··· The records ···

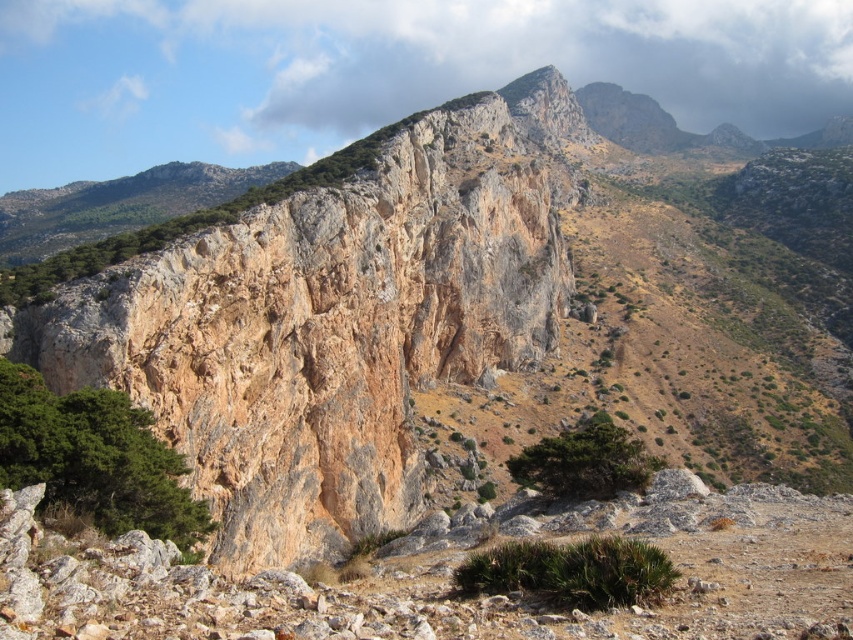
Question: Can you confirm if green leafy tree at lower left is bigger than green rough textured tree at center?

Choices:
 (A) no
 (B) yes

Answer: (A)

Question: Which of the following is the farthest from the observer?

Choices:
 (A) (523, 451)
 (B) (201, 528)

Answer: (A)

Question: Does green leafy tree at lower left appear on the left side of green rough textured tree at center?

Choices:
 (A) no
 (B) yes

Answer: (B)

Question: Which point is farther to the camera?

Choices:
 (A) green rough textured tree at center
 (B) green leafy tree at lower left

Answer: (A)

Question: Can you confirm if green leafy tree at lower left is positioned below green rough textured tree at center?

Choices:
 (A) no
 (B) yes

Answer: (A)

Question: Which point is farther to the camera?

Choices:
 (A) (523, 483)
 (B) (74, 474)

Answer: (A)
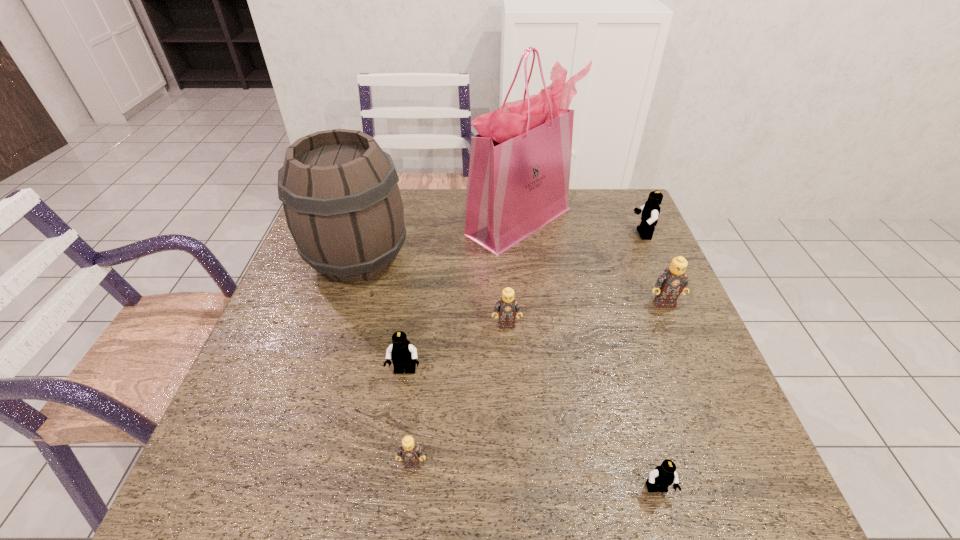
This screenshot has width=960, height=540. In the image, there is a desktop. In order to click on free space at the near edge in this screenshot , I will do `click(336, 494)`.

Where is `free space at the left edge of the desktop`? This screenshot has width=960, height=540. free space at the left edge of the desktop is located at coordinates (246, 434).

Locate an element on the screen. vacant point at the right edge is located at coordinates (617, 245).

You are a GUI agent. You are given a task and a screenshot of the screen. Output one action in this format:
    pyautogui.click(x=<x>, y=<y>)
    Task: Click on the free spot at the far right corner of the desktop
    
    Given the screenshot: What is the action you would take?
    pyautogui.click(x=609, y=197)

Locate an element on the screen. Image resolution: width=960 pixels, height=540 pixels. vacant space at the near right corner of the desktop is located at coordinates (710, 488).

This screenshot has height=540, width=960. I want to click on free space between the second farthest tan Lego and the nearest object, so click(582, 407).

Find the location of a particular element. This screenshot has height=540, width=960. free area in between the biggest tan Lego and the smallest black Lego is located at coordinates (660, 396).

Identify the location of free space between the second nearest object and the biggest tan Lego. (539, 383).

···

Arrange everything from the start of the lines above down to the line containing "coordinates (246, 434).", both ends included, as a Markdown table with the columns Row and Line. Number the rows, and leave out blank lines and the pictures.

Answer for the task:
| Row | Line |
|---|---|
| 1 | Question: Can you confirm if green leafy tree at lower left is bigger than green rough textured tree at center? |
| 2 | Choices: |
| 3 |  (A) no |
| 4 |  (B) yes |
| 5 | Answer: (A) |
| 6 | Question: Which of the following is the farthest from the observer? |
| 7 | Choices: |
| 8 |  (A) (523, 451) |
| 9 |  (B) (201, 528) |
| 10 | Answer: (A) |
| 11 | Question: Does green leafy tree at lower left appear on the left side of green rough textured tree at center? |
| 12 | Choices: |
| 13 |  (A) no |
| 14 |  (B) yes |
| 15 | Answer: (B) |
| 16 | Question: Which point is farther to the camera? |
| 17 | Choices: |
| 18 |  (A) green rough textured tree at center |
| 19 |  (B) green leafy tree at lower left |
| 20 | Answer: (A) |
| 21 | Question: Can you confirm if green leafy tree at lower left is positioned below green rough textured tree at center? |
| 22 | Choices: |
| 23 |  (A) no |
| 24 |  (B) yes |
| 25 | Answer: (A) |
| 26 | Question: Which point is farther to the camera? |
| 27 | Choices: |
| 28 |  (A) (523, 483) |
| 29 |  (B) (74, 474) |
| 30 | Answer: (A) |
| 31 | This screenshot has width=960, height=540. In the image, there is a desktop. In order to click on free space at the near edge in this screenshot , I will do `click(336, 494)`. |
| 32 | Where is `free space at the left edge of the desktop`? This screenshot has width=960, height=540. free space at the left edge of the desktop is located at coordinates (246, 434). |